▶ **YOUR OBJECTIVE**: Copy every line that holds the string "none" from the data below.

━━━━━ PROVIDED DATA

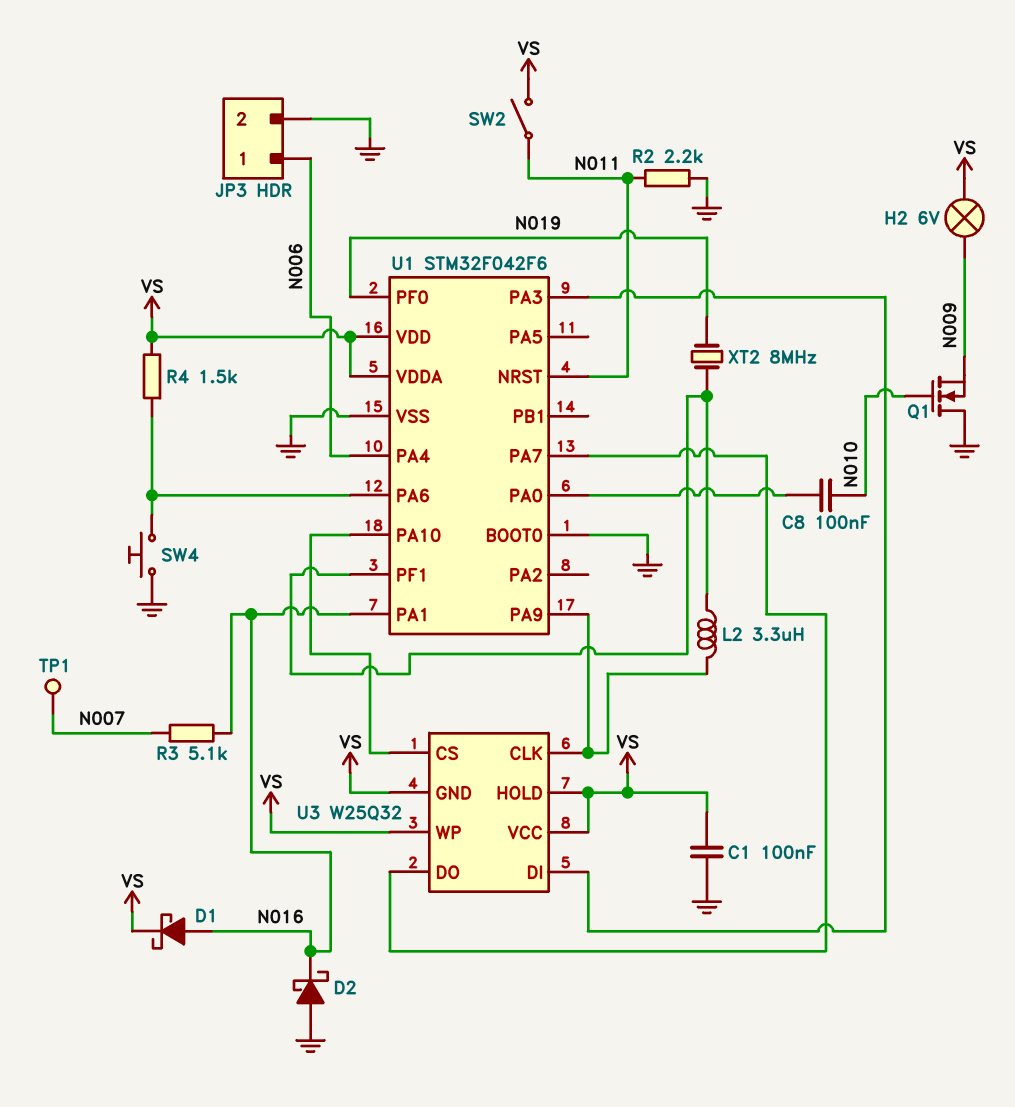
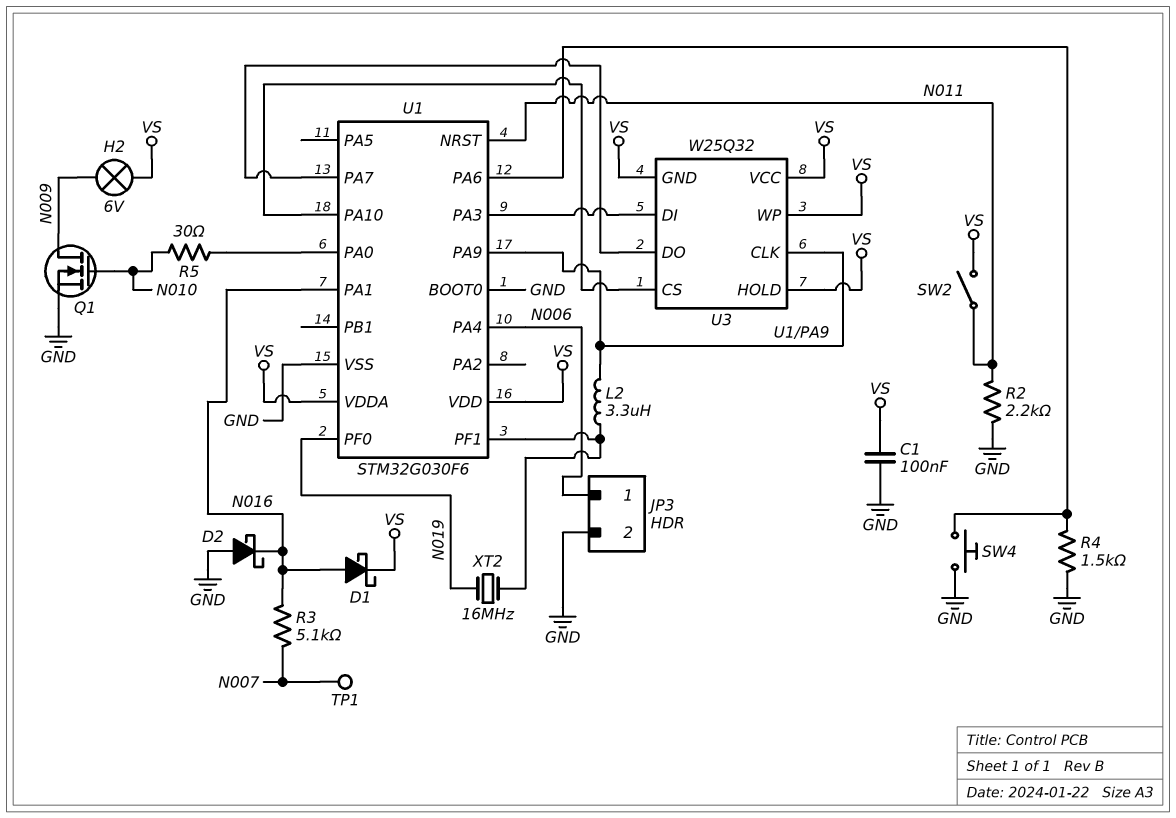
C8: 100nF (N010, U1/PA0) -> none
Q1: NMOS (G N010, D GND, S N009) -> NMOS (G N010, D N009, S GND)
R4: 1.5k (U1/PA6, VS) -> 1.5k (GND, U1/PA6)
R5: none -> 30 (N010, U1/PA0)
U1: STM32F042F6 -> STM32G030F6
XT2: 8MHz (N019, U1/PF1) -> 16MHz (N019, U1/PF1)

━━━━━━━━━━

▶ **OUTPUT FOR THIS TASK**:
C8: 100nF (N010, U1/PA0) -> none
R5: none -> 30 (N010, U1/PA0)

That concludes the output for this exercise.